YOUR TASK >> Duplicate every line of the data below word for word, from the line containing "barrette [1951, 871]" down to the line containing "searing (617, 672)", including both of those lines. Reproduce only those lines.

RECORDS FOR THIS EXERCISE >>
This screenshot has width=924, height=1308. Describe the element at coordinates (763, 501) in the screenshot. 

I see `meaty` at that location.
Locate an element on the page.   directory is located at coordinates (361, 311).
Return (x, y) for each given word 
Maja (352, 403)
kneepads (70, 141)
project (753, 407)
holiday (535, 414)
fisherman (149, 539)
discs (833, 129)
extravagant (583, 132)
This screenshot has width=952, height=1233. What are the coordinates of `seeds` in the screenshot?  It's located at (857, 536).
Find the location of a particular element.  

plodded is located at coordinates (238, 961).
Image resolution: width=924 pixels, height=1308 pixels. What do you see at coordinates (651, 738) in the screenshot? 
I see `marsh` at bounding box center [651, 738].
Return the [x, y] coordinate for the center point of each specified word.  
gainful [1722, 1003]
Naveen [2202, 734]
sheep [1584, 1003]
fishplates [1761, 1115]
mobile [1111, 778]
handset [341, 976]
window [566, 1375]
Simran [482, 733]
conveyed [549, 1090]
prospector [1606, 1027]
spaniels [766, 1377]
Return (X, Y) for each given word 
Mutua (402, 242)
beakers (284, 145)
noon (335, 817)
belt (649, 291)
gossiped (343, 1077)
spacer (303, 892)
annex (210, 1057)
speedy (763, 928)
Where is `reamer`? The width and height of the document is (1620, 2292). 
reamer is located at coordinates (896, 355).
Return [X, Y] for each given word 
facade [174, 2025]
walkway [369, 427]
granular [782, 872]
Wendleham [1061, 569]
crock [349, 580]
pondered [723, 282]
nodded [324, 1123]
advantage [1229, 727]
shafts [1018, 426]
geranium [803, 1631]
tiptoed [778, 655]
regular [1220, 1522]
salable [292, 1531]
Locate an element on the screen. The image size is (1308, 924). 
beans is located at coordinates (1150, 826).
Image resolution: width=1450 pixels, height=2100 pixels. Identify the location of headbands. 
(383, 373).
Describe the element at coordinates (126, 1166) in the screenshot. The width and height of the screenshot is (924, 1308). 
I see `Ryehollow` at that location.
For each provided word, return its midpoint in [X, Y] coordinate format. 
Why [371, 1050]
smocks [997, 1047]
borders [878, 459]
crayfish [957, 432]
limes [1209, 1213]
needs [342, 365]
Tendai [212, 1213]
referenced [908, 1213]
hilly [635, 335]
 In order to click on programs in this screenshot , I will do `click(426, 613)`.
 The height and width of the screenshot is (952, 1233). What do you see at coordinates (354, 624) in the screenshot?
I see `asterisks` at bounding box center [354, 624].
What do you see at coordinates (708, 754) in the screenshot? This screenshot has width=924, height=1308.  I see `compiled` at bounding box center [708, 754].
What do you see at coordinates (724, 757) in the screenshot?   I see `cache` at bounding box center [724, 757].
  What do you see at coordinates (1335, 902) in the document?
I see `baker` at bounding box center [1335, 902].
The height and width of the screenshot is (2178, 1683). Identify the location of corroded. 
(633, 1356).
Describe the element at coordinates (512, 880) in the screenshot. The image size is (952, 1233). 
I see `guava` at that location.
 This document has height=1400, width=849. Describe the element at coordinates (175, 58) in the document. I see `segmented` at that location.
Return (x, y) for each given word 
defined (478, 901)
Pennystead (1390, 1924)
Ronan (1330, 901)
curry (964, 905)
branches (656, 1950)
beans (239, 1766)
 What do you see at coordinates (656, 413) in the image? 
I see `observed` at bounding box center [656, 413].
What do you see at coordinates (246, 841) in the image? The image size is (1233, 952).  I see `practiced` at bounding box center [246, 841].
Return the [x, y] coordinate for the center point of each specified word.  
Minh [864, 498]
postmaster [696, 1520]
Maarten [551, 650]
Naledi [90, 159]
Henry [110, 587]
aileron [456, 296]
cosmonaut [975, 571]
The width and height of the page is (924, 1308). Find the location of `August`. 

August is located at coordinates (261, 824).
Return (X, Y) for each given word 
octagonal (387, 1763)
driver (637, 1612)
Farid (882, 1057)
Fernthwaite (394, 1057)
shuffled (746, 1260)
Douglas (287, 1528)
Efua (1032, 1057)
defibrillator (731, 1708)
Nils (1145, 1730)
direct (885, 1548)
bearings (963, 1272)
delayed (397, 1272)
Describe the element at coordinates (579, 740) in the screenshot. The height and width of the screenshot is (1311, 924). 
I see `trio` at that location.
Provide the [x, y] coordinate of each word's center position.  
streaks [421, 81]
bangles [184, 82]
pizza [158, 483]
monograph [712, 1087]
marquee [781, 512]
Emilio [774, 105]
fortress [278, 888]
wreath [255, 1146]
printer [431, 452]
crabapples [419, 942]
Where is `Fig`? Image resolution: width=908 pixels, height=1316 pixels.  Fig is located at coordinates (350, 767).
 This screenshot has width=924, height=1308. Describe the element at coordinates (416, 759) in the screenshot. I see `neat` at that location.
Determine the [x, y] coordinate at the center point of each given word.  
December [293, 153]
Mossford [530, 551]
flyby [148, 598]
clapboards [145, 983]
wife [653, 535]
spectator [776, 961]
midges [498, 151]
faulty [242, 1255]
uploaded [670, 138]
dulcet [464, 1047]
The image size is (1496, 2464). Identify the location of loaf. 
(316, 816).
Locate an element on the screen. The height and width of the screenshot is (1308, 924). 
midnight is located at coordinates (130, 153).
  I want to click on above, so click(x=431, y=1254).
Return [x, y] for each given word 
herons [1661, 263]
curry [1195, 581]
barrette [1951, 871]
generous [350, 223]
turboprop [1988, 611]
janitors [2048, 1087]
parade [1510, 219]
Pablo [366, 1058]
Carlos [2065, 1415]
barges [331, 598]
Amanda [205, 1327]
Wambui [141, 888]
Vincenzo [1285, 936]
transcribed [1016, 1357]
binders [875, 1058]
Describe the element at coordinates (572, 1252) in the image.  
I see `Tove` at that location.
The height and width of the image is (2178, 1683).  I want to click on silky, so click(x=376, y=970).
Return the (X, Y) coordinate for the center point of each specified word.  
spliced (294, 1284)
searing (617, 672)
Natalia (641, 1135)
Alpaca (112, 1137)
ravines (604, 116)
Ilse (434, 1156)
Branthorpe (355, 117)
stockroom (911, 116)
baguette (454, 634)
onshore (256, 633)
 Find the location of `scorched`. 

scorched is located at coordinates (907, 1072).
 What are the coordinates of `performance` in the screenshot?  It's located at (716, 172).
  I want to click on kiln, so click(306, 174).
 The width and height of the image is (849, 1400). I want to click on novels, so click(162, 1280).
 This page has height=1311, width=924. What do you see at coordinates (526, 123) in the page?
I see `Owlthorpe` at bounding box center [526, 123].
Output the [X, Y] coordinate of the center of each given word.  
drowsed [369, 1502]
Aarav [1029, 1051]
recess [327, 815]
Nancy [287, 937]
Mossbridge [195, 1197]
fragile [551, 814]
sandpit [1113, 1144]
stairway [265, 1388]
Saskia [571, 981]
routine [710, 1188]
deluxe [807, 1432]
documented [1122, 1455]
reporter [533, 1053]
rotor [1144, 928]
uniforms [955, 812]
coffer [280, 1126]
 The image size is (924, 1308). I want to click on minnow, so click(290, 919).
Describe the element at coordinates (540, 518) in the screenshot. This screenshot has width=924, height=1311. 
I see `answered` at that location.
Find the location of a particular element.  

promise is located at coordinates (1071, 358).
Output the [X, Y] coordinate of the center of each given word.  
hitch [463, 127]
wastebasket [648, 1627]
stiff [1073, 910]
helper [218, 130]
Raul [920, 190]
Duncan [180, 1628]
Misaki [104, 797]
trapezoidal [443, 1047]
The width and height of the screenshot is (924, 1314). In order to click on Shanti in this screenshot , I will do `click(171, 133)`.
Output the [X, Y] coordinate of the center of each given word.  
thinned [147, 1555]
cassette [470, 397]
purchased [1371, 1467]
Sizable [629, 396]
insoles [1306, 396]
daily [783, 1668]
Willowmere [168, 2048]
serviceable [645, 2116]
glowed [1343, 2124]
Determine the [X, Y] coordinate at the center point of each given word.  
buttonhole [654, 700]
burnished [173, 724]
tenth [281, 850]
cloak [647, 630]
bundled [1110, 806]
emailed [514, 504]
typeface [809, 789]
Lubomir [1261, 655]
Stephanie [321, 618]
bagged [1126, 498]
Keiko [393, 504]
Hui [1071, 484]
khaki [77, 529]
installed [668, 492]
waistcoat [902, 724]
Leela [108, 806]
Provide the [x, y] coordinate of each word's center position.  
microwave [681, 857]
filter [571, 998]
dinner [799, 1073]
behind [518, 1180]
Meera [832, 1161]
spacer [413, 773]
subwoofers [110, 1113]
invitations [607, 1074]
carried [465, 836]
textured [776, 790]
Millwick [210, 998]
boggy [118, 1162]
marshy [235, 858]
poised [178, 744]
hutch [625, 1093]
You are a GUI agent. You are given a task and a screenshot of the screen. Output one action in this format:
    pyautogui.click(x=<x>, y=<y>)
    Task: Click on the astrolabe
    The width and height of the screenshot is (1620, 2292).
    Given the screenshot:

FINISHED ANSWER >>
barrette [1951, 871]
generous [350, 223]
turboprop [1988, 611]
janitors [2048, 1087]
parade [1510, 219]
Pablo [366, 1058]
Carlos [2065, 1415]
barges [331, 598]
Amanda [205, 1327]
Wambui [141, 888]
Vincenzo [1285, 936]
transcribed [1016, 1357]
binders [875, 1058]
Describe the element at coordinates (572, 1252) in the image.  
I see `Tove` at that location.
The height and width of the image is (2178, 1683).  I want to click on silky, so click(x=376, y=970).
Return the (X, Y) coordinate for the center point of each specified word.  
spliced (294, 1284)
searing (617, 672)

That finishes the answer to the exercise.